▶ **What to work on**
Instruction for the entries that follow: retype exactly the lines from the line with "RTC2 pin SCL: D11 -> A5" to the line with "RGB2 pin G: D6 -> D2", both included, and omit all others.

▶ **Extracted data**
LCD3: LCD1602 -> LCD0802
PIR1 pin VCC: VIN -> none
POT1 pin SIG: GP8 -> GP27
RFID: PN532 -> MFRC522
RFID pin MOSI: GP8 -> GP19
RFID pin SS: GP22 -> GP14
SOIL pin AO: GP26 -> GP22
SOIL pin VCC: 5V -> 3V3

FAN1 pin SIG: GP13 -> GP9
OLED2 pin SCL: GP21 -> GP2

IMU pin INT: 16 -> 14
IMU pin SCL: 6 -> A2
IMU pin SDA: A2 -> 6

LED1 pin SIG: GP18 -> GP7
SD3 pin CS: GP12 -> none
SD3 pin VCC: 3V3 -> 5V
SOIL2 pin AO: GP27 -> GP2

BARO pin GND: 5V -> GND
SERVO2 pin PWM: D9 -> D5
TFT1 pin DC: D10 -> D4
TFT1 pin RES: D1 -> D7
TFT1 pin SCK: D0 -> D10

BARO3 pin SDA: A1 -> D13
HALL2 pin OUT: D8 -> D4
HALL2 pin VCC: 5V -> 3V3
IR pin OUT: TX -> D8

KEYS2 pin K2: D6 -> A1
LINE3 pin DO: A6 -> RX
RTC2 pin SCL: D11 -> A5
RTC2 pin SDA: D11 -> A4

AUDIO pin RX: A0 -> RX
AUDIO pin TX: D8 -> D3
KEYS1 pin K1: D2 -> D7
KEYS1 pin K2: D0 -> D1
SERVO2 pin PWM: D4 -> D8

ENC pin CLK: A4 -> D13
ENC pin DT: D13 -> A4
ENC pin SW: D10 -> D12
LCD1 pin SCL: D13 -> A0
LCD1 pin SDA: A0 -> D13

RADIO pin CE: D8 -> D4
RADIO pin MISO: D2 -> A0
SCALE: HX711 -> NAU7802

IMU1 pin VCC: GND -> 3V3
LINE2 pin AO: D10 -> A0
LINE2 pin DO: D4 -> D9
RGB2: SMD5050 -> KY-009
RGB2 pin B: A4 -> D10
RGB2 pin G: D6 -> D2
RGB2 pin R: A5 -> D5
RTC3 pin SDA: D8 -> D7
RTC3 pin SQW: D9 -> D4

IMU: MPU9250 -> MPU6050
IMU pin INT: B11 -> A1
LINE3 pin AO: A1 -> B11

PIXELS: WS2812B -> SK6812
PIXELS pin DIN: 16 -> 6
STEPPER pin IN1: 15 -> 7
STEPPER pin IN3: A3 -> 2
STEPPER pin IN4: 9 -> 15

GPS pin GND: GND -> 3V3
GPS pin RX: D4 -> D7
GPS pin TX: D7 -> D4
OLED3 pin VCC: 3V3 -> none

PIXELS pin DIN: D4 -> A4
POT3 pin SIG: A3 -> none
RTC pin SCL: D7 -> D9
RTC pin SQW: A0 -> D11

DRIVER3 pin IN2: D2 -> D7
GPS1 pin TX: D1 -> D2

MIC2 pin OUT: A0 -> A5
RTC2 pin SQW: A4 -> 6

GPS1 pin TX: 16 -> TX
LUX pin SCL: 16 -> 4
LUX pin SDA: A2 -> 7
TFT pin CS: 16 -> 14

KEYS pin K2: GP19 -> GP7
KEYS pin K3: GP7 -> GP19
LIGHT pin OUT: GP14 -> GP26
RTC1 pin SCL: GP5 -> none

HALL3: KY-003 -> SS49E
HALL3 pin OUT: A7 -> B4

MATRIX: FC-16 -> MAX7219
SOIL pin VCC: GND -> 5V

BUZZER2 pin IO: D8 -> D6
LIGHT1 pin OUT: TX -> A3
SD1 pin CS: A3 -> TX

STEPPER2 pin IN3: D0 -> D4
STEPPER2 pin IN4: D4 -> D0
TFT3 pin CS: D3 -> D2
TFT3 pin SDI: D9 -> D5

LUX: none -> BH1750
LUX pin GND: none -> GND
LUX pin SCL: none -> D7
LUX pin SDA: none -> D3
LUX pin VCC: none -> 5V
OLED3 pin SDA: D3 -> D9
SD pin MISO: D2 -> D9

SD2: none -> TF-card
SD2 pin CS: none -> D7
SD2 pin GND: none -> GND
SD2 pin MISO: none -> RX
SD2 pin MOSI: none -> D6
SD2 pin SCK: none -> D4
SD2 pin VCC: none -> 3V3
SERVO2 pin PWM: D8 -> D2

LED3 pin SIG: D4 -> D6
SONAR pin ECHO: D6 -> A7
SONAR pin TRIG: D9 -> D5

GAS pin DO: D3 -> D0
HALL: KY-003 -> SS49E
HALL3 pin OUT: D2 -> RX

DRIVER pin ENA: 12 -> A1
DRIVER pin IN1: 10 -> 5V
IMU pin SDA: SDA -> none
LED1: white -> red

▶ **Result of the exercise**
RTC2 pin SCL: D11 -> A5
RTC2 pin SDA: D11 -> A4

AUDIO pin RX: A0 -> RX
AUDIO pin TX: D8 -> D3
KEYS1 pin K1: D2 -> D7
KEYS1 pin K2: D0 -> D1
SERVO2 pin PWM: D4 -> D8

ENC pin CLK: A4 -> D13
ENC pin DT: D13 -> A4
ENC pin SW: D10 -> D12
LCD1 pin SCL: D13 -> A0
LCD1 pin SDA: A0 -> D13

RADIO pin CE: D8 -> D4
RADIO pin MISO: D2 -> A0
SCALE: HX711 -> NAU7802

IMU1 pin VCC: GND -> 3V3
LINE2 pin AO: D10 -> A0
LINE2 pin DO: D4 -> D9
RGB2: SMD5050 -> KY-009
RGB2 pin B: A4 -> D10
RGB2 pin G: D6 -> D2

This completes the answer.